* [Your instructions] In the entries that follow, the lines from the line containing "PIR2 pin OUT: B13 -> B15" up to and including the line containing "SD3 pin VCC: GND -> 5V" must be copied exactly, with pictures omitted.

Records drawn from a dataset
-----
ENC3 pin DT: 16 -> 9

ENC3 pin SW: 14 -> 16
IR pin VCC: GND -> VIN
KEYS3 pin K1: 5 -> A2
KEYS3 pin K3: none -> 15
-----
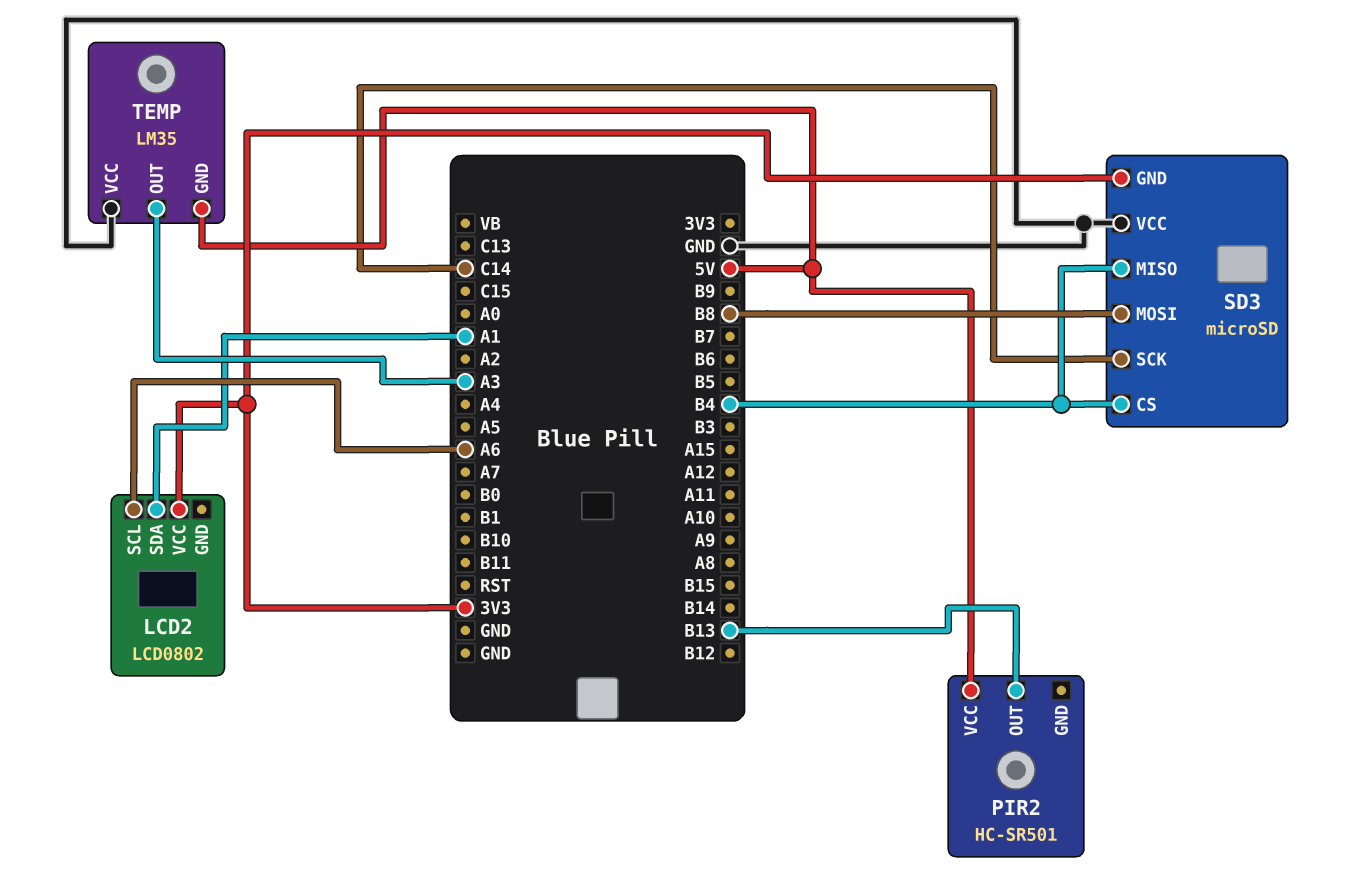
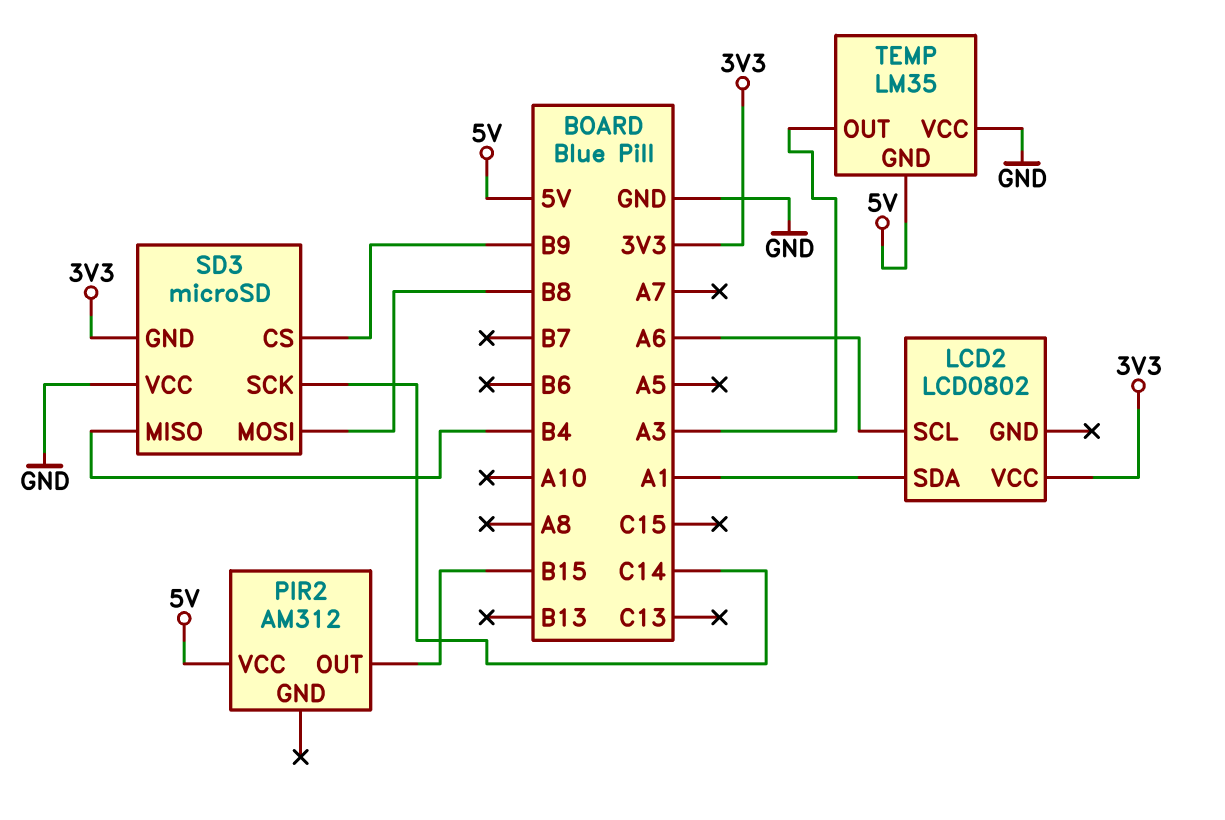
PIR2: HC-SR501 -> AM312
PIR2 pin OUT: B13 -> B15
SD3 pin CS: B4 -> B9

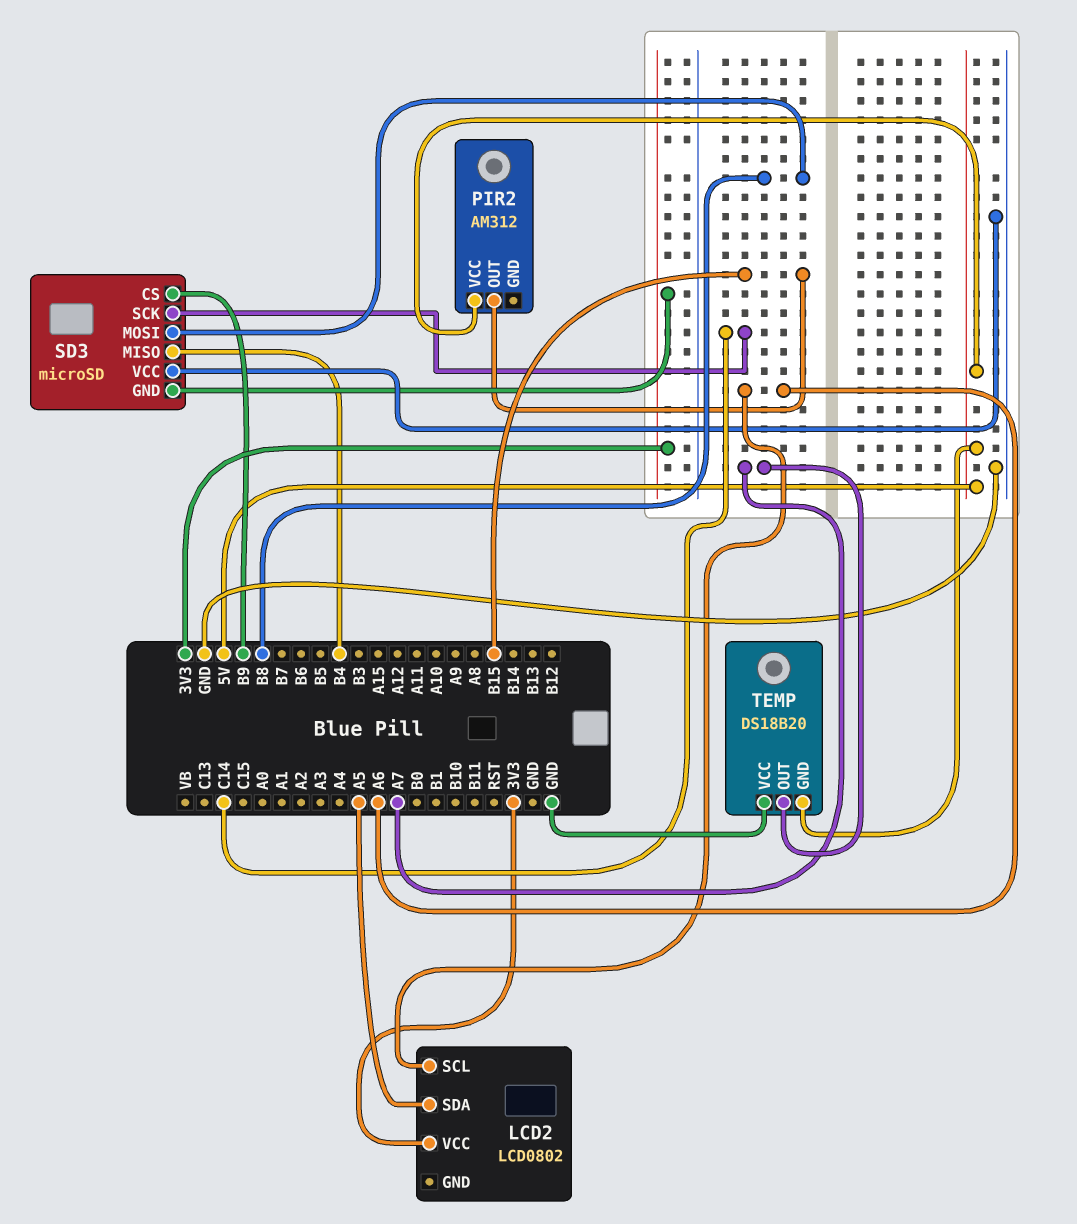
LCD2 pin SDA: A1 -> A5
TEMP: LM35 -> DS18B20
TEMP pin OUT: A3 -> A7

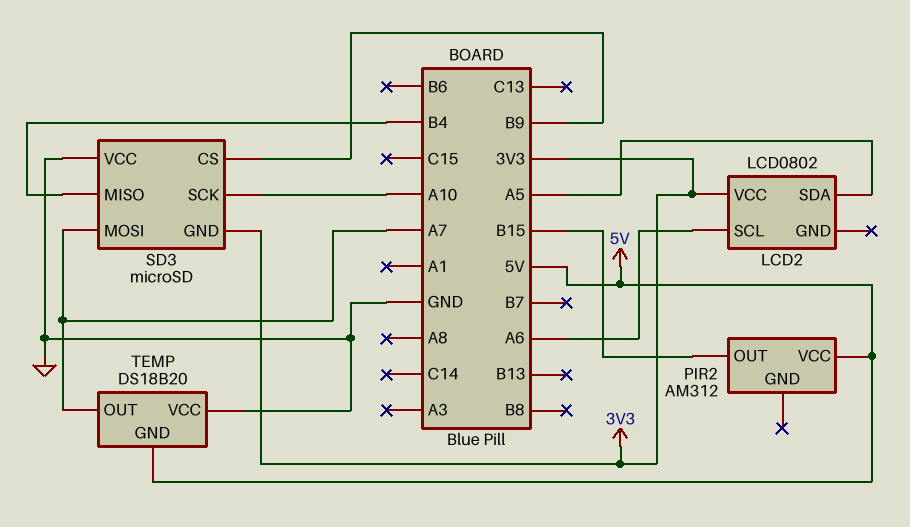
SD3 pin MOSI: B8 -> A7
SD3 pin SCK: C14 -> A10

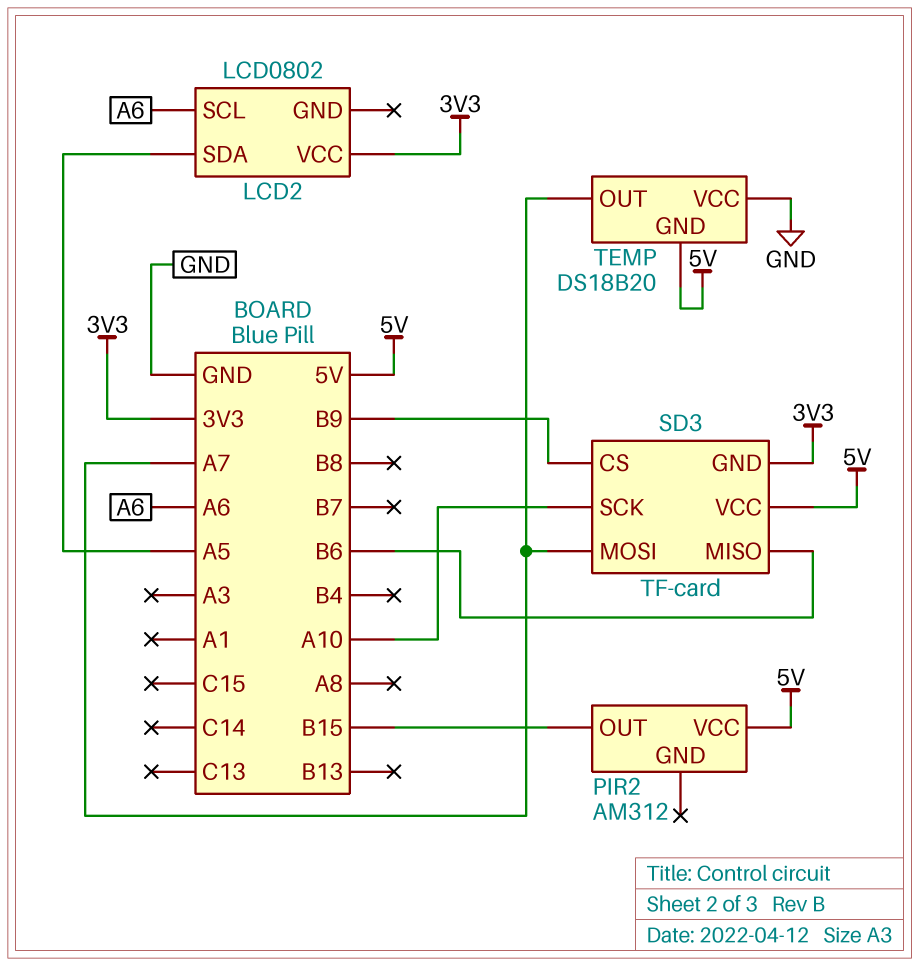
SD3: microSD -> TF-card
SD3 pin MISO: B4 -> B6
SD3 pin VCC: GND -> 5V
-----
* [Output below]
PIR2 pin OUT: B13 -> B15
SD3 pin CS: B4 -> B9

LCD2 pin SDA: A1 -> A5
TEMP: LM35 -> DS18B20
TEMP pin OUT: A3 -> A7

SD3 pin MOSI: B8 -> A7
SD3 pin SCK: C14 -> A10

SD3: microSD -> TF-card
SD3 pin MISO: B4 -> B6
SD3 pin VCC: GND -> 5V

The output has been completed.